[STATED PROBLEM]: Copy the data below word for word, from the very first line through the line that contains "yellow triangle at", and nothing beyond it.

[EXTRACTED ENTRIES]:
------------------------------------------------------------------------

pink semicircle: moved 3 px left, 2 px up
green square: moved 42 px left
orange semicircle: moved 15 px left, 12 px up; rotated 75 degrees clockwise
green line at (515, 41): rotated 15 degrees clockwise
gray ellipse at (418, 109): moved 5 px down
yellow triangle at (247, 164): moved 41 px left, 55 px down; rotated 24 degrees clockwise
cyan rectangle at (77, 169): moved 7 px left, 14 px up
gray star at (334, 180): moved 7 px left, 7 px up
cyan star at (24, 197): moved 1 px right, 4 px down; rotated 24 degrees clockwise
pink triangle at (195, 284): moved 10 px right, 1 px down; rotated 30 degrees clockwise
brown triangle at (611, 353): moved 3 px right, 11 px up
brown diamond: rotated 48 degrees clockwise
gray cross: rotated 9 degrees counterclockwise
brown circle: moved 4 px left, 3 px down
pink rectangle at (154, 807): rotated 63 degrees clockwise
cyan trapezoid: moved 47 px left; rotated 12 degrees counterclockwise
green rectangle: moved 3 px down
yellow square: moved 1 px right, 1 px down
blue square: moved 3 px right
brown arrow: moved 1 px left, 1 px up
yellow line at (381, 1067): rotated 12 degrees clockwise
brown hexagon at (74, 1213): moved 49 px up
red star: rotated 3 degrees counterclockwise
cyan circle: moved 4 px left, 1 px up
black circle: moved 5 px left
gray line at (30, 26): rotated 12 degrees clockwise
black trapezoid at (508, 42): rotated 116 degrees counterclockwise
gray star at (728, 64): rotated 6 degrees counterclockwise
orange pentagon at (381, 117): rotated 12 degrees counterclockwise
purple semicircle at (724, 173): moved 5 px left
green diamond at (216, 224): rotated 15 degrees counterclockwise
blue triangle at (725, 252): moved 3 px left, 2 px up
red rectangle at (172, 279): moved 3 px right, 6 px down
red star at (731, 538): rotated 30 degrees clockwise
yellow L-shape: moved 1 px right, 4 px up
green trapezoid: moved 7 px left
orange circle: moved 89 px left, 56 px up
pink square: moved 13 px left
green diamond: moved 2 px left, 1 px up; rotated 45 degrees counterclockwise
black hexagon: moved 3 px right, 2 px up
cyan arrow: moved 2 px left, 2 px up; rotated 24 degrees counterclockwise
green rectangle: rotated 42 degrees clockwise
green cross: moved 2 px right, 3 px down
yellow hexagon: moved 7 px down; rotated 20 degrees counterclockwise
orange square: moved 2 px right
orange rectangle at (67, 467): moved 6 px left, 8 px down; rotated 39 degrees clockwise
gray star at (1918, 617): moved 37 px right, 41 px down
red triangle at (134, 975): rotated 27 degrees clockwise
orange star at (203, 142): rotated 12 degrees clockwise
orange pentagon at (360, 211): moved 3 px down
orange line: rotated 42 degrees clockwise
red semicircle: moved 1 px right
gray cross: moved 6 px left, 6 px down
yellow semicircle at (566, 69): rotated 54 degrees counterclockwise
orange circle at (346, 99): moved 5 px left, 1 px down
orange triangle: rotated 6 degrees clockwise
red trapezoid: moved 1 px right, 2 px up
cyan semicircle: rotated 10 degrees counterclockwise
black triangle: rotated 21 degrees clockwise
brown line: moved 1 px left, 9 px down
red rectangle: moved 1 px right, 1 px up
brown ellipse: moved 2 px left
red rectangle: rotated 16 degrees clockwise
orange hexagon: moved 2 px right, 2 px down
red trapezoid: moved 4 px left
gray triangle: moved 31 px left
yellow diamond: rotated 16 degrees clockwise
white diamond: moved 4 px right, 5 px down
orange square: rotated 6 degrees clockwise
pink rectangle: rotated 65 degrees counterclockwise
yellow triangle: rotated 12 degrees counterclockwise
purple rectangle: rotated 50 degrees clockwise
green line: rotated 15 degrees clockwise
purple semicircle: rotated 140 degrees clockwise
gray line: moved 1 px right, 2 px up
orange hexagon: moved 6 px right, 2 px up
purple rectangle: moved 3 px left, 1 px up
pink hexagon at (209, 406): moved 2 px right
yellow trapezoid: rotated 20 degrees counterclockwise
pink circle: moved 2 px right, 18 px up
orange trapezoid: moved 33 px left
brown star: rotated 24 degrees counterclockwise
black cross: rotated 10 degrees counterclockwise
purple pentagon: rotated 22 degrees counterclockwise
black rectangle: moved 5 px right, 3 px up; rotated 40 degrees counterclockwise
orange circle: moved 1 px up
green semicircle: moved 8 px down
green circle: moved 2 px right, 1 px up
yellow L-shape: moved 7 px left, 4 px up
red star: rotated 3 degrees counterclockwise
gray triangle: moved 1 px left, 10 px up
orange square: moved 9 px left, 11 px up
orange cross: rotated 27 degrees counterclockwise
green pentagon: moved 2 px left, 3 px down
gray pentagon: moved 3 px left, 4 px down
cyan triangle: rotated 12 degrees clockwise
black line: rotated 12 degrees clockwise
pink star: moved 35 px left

------------------------------------------------------------------------

[RESPONSE TO THE EXERCISE]:
pink semicircle: moved 3 px left, 2 px up
green square: moved 42 px left
orange semicircle: moved 15 px left, 12 px up; rotated 75 degrees clockwise
green line at (515, 41): rotated 15 degrees clockwise
gray ellipse at (418, 109): moved 5 px down
yellow triangle at (247, 164): moved 41 px left, 55 px down; rotated 24 degrees clockwise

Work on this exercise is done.